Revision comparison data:
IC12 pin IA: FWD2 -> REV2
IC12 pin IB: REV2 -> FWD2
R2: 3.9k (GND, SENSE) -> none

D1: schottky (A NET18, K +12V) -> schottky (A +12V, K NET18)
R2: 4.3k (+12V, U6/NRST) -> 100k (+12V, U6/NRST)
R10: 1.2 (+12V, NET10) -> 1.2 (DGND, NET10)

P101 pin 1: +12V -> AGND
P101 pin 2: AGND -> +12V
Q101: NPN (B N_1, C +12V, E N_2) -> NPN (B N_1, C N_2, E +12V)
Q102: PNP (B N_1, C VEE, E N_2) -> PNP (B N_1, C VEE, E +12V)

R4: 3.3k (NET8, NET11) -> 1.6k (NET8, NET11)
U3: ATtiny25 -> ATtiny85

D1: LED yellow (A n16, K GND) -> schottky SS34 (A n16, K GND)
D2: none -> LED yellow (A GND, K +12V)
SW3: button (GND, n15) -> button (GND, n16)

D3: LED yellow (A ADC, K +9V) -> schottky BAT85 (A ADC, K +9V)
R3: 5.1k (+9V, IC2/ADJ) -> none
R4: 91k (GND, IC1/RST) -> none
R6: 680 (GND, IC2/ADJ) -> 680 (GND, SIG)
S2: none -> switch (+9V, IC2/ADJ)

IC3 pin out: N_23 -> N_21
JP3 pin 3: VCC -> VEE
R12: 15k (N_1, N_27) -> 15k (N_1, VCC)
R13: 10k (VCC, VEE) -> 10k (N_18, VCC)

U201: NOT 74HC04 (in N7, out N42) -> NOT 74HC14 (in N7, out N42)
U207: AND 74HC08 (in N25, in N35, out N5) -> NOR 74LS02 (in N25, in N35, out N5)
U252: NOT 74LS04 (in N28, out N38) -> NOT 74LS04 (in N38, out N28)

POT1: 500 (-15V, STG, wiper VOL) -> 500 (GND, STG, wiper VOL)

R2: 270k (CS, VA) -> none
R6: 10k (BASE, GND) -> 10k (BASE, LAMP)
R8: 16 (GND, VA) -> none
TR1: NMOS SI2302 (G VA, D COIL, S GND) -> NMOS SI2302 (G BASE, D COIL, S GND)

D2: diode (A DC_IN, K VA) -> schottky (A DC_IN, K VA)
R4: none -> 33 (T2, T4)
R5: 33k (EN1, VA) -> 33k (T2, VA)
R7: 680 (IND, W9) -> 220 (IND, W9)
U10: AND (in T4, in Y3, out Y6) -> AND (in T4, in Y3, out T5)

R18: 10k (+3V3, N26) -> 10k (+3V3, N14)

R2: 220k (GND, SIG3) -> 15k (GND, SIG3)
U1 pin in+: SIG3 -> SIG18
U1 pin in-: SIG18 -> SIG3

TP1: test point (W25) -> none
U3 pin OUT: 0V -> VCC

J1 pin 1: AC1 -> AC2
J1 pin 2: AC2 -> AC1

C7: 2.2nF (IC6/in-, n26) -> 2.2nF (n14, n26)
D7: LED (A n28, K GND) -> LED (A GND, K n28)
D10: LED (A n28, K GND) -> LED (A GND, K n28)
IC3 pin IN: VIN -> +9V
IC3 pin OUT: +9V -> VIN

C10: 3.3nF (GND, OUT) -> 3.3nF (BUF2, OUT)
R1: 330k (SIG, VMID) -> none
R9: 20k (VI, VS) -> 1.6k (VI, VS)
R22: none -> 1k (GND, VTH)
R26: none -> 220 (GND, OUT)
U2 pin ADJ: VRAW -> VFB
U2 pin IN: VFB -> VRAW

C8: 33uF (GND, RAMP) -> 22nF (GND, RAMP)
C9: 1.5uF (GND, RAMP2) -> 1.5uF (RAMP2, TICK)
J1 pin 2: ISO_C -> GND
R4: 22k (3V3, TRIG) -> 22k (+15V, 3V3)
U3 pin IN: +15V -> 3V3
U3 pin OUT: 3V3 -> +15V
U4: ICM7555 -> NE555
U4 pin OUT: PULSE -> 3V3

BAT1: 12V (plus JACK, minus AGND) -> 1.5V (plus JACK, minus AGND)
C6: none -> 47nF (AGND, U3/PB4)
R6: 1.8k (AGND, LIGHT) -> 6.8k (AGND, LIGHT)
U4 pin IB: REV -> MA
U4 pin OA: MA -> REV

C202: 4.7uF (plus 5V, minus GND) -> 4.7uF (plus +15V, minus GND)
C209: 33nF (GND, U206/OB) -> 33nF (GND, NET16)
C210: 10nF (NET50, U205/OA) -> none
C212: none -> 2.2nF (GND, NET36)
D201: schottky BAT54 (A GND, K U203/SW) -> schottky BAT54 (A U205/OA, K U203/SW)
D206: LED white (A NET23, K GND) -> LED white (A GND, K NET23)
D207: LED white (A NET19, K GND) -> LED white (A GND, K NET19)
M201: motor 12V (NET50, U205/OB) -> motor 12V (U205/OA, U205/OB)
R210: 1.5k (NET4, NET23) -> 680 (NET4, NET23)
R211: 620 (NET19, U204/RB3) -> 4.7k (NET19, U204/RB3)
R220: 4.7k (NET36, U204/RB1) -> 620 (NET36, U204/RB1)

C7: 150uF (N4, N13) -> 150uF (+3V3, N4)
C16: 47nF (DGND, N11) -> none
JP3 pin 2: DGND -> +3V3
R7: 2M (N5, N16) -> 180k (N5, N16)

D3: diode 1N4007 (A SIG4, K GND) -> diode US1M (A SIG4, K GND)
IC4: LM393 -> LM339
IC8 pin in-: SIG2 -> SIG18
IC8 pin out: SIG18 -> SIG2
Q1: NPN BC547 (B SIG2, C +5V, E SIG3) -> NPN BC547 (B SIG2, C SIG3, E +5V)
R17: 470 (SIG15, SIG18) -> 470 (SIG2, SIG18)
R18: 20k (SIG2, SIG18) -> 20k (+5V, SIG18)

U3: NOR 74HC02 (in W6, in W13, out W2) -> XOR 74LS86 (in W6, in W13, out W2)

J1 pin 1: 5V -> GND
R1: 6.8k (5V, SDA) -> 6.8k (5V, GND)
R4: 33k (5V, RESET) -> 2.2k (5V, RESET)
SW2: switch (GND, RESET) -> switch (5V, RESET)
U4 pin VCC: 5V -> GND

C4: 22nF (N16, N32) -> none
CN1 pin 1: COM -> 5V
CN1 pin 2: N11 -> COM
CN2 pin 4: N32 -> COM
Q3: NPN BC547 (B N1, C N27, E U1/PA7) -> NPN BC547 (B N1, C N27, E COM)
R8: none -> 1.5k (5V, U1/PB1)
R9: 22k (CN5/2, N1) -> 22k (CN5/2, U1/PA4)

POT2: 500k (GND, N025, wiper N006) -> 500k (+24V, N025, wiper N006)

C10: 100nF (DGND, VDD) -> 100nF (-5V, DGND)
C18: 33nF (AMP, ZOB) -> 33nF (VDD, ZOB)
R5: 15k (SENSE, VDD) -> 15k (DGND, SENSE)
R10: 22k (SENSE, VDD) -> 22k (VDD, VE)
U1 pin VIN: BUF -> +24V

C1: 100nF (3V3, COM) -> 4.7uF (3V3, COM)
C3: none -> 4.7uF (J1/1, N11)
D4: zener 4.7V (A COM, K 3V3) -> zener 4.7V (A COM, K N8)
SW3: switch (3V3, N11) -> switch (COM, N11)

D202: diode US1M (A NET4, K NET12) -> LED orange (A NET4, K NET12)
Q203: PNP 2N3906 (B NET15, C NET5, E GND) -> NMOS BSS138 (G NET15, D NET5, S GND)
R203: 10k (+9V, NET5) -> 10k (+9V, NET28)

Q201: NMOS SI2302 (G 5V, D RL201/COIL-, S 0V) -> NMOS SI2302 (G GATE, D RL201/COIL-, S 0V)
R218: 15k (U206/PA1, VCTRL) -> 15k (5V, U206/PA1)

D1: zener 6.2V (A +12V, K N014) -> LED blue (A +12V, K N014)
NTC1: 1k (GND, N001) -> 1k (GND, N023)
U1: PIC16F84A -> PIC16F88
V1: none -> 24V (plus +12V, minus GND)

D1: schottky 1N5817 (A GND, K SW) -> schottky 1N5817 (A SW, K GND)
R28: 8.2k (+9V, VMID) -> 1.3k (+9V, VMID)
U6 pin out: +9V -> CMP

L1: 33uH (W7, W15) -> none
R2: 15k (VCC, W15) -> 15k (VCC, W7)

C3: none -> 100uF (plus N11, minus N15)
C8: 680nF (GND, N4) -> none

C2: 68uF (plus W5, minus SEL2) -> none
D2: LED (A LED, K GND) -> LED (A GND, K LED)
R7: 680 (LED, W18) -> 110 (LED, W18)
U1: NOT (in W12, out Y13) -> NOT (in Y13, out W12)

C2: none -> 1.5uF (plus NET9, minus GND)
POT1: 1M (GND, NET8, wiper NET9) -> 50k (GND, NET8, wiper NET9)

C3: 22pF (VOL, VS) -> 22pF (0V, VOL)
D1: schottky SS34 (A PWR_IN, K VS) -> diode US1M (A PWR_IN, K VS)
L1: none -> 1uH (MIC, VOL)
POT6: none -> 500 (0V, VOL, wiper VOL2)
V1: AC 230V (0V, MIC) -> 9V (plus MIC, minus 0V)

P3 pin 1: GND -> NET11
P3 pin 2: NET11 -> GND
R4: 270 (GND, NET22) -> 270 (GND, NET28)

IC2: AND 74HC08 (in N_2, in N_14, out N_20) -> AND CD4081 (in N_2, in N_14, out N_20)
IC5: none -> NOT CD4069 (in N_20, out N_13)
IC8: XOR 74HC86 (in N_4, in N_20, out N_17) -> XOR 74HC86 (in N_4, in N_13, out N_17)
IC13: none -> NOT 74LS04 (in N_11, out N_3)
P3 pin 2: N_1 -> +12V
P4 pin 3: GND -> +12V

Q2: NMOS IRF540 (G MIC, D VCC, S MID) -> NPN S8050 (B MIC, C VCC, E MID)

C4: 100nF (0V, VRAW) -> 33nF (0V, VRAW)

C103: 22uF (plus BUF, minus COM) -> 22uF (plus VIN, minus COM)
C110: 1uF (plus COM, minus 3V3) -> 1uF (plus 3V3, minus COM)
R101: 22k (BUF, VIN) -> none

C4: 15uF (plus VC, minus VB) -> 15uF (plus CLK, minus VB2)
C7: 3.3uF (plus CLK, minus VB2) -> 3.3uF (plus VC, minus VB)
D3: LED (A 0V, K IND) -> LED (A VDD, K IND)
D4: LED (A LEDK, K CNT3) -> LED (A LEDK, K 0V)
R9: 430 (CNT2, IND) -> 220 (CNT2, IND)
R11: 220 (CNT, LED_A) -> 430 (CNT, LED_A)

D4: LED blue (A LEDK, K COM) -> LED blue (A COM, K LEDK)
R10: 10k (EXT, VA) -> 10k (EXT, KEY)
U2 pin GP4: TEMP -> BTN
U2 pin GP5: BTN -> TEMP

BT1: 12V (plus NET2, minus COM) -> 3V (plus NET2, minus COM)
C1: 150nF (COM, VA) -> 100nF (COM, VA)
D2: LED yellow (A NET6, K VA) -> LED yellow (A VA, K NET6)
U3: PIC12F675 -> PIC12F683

Description of the task:
Transcribe, exactly and without additions, the lines of the records above, beginning with the line that contains "R4: 33k (5V, RESET) -> 2.2k (5V, RESET)" and ending with the line that contains "C3: 22pF (VOL, VS) -> 22pF (0V, VOL)", both included.

Reply:
R4: 33k (5V, RESET) -> 2.2k (5V, RESET)
SW2: switch (GND, RESET) -> switch (5V, RESET)
U4 pin VCC: 5V -> GND

C4: 22nF (N16, N32) -> none
CN1 pin 1: COM -> 5V
CN1 pin 2: N11 -> COM
CN2 pin 4: N32 -> COM
Q3: NPN BC547 (B N1, C N27, E U1/PA7) -> NPN BC547 (B N1, C N27, E COM)
R8: none -> 1.5k (5V, U1/PB1)
R9: 22k (CN5/2, N1) -> 22k (CN5/2, U1/PA4)

POT2: 500k (GND, N025, wiper N006) -> 500k (+24V, N025, wiper N006)

C10: 100nF (DGND, VDD) -> 100nF (-5V, DGND)
C18: 33nF (AMP, ZOB) -> 33nF (VDD, ZOB)
R5: 15k (SENSE, VDD) -> 15k (DGND, SENSE)
R10: 22k (SENSE, VDD) -> 22k (VDD, VE)
U1 pin VIN: BUF -> +24V

C1: 100nF (3V3, COM) -> 4.7uF (3V3, COM)
C3: none -> 4.7uF (J1/1, N11)
D4: zener 4.7V (A COM, K 3V3) -> zener 4.7V (A COM, K N8)
SW3: switch (3V3, N11) -> switch (COM, N11)

D202: diode US1M (A NET4, K NET12) -> LED orange (A NET4, K NET12)
Q203: PNP 2N3906 (B NET15, C NET5, E GND) -> NMOS BSS138 (G NET15, D NET5, S GND)
R203: 10k (+9V, NET5) -> 10k (+9V, NET28)

Q201: NMOS SI2302 (G 5V, D RL201/COIL-, S 0V) -> NMOS SI2302 (G GATE, D RL201/COIL-, S 0V)
R218: 15k (U206/PA1, VCTRL) -> 15k (5V, U206/PA1)

D1: zener 6.2V (A +12V, K N014) -> LED blue (A +12V, K N014)
NTC1: 1k (GND, N001) -> 1k (GND, N023)
U1: PIC16F84A -> PIC16F88
V1: none -> 24V (plus +12V, minus GND)

D1: schottky 1N5817 (A GND, K SW) -> schottky 1N5817 (A SW, K GND)
R28: 8.2k (+9V, VMID) -> 1.3k (+9V, VMID)
U6 pin out: +9V -> CMP

L1: 33uH (W7, W15) -> none
R2: 15k (VCC, W15) -> 15k (VCC, W7)

C3: none -> 100uF (plus N11, minus N15)
C8: 680nF (GND, N4) -> none

C2: 68uF (plus W5, minus SEL2) -> none
D2: LED (A LED, K GND) -> LED (A GND, K LED)
R7: 680 (LED, W18) -> 110 (LED, W18)
U1: NOT (in W12, out Y13) -> NOT (in Y13, out W12)

C2: none -> 1.5uF (plus NET9, minus GND)
POT1: 1M (GND, NET8, wiper NET9) -> 50k (GND, NET8, wiper NET9)

C3: 22pF (VOL, VS) -> 22pF (0V, VOL)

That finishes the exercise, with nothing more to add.